**Problem to work on**: Find the line in the data below that contains "cyan line: (126, 53) -> (113, 69), turned 64". Return that line and all the lines after it, unchanged.

Colored geometric primitive data

═══

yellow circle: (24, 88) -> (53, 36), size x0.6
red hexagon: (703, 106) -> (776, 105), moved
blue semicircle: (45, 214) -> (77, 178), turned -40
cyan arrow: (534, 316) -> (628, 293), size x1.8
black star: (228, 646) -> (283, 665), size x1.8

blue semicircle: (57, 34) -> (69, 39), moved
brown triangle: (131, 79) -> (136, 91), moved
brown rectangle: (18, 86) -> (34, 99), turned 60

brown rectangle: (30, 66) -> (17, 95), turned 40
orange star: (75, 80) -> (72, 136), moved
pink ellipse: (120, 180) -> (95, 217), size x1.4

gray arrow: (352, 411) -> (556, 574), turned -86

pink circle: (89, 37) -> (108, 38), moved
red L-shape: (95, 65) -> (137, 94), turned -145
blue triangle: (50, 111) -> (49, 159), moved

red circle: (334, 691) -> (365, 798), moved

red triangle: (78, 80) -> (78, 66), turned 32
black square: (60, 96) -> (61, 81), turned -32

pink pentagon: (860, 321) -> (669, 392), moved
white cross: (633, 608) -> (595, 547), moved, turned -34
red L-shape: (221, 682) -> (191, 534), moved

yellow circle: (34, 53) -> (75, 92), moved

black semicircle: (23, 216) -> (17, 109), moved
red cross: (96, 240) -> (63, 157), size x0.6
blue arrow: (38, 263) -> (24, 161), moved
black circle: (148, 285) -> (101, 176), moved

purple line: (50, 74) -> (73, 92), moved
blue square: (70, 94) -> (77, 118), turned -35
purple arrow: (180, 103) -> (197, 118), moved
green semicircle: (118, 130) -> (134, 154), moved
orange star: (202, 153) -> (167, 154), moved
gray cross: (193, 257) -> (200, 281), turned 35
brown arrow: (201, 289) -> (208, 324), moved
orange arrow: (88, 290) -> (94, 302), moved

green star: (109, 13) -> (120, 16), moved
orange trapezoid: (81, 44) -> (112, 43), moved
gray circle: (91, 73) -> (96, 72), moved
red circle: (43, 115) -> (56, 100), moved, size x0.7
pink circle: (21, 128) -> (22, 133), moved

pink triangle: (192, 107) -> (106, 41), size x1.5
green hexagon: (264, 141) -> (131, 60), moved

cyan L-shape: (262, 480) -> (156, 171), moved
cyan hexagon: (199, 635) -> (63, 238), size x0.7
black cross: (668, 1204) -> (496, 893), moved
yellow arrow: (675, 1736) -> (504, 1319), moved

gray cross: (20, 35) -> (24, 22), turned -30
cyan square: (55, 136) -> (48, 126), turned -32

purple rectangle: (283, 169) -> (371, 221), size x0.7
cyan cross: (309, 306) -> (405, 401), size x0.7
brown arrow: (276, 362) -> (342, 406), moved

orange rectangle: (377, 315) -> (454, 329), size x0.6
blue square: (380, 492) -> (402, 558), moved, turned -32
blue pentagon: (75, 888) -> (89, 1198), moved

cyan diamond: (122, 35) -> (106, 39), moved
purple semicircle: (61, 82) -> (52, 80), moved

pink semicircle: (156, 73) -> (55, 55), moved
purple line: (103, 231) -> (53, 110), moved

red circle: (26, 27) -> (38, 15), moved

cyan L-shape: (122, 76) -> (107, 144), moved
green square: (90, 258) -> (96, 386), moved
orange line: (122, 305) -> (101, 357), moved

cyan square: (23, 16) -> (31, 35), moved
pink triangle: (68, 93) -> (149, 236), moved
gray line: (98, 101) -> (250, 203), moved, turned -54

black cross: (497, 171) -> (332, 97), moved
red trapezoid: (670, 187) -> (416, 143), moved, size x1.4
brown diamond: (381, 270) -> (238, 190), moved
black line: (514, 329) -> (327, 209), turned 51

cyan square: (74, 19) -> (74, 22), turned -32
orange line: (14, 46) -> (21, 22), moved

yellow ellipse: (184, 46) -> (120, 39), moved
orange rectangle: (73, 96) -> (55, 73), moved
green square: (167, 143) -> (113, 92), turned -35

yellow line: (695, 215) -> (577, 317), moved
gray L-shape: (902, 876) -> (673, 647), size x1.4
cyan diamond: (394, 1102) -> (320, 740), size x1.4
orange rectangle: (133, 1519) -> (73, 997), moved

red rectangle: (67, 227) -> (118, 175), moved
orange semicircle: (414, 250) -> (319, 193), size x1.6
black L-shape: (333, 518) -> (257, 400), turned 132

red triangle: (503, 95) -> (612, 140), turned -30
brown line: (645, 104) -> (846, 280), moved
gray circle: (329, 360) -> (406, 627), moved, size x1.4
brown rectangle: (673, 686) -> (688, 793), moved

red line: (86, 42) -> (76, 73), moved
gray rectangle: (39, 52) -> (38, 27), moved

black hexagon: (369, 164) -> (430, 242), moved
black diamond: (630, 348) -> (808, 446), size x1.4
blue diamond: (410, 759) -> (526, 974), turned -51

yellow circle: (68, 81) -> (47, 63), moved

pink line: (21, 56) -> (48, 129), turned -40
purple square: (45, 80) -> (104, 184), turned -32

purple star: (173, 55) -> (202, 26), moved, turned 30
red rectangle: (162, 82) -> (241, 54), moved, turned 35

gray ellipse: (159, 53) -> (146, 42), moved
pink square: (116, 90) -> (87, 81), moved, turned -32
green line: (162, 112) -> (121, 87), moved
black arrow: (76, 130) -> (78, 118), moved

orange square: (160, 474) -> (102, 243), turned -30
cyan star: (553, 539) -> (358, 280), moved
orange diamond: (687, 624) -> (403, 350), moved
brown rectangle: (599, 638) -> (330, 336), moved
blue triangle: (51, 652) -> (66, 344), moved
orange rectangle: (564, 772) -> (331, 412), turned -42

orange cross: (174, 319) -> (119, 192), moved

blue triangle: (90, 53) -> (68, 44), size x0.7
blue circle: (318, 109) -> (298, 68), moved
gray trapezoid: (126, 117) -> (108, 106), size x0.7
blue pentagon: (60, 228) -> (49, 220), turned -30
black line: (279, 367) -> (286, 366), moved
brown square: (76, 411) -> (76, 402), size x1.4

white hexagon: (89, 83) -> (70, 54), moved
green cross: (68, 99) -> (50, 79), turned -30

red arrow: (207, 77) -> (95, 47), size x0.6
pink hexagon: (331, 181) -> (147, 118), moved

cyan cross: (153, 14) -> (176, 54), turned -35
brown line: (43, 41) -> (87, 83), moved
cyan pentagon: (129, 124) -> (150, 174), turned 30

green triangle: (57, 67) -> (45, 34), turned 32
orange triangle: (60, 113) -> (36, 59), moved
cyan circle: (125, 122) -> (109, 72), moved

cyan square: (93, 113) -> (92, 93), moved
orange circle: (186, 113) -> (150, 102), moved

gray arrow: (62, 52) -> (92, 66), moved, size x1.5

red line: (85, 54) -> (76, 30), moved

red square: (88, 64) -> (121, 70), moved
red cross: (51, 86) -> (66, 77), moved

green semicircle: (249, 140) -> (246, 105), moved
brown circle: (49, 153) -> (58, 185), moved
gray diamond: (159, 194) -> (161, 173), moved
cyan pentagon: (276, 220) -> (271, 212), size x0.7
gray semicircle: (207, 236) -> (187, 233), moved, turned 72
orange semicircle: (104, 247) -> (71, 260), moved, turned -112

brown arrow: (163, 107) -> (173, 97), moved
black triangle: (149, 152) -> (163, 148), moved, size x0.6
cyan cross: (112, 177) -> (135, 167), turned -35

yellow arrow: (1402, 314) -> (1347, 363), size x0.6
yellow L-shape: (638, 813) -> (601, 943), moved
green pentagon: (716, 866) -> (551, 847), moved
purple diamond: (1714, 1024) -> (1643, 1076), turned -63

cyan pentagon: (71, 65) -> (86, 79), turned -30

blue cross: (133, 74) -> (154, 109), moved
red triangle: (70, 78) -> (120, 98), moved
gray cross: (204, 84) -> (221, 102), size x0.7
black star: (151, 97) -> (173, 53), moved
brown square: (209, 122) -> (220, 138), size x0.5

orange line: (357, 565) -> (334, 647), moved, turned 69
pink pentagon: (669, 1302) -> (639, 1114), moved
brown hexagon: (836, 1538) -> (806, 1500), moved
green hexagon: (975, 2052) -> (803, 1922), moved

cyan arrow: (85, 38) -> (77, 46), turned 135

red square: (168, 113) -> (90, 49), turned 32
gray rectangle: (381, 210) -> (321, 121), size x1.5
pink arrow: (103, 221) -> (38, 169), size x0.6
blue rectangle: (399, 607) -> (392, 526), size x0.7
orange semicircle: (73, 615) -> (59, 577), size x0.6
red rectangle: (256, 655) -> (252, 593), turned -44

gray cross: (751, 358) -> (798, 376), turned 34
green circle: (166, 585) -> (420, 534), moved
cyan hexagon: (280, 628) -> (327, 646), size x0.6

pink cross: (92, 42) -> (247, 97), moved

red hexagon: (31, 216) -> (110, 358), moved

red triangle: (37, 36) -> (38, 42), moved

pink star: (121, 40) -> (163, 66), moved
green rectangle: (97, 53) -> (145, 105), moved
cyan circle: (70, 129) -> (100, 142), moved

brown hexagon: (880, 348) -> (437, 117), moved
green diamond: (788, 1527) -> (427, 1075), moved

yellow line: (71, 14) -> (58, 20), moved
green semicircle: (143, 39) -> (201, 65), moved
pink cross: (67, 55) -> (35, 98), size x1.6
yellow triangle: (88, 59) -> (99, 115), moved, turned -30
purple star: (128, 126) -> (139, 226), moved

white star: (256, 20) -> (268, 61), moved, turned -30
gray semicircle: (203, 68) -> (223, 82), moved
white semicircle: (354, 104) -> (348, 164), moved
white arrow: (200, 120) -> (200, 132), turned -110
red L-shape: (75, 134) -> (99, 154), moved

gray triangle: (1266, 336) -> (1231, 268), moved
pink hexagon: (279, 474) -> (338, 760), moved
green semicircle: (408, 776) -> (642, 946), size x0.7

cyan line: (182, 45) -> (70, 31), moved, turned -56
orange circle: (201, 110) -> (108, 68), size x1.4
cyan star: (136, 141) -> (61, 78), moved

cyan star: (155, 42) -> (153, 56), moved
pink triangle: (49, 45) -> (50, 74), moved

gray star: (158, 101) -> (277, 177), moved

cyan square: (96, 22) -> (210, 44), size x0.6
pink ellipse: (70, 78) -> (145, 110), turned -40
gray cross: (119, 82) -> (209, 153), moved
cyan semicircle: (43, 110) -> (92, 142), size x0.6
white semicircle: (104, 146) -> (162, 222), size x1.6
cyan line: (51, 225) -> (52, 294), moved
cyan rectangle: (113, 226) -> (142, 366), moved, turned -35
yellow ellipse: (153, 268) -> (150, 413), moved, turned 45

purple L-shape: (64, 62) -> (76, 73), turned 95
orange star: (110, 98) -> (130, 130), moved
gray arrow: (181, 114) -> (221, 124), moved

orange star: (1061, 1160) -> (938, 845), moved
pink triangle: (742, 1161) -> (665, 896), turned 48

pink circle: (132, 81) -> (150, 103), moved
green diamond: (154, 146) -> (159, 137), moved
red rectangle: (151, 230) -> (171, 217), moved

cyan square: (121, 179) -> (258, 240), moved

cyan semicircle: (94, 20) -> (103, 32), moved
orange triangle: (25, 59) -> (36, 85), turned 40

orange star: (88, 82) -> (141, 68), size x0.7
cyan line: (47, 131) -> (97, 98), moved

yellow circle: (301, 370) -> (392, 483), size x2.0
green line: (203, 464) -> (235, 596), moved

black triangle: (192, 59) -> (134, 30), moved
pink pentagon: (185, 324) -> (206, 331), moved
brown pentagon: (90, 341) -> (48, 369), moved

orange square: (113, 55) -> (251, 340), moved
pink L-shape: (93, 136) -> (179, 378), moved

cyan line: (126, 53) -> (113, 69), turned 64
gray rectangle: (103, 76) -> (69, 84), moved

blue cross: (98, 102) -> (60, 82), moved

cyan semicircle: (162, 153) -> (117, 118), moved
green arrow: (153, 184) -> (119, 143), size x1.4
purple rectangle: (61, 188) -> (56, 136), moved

═══

**Solution**:
cyan line: (126, 53) -> (113, 69), turned 64
gray rectangle: (103, 76) -> (69, 84), moved

blue cross: (98, 102) -> (60, 82), moved

cyan semicircle: (162, 153) -> (117, 118), moved
green arrow: (153, 184) -> (119, 143), size x1.4
purple rectangle: (61, 188) -> (56, 136), moved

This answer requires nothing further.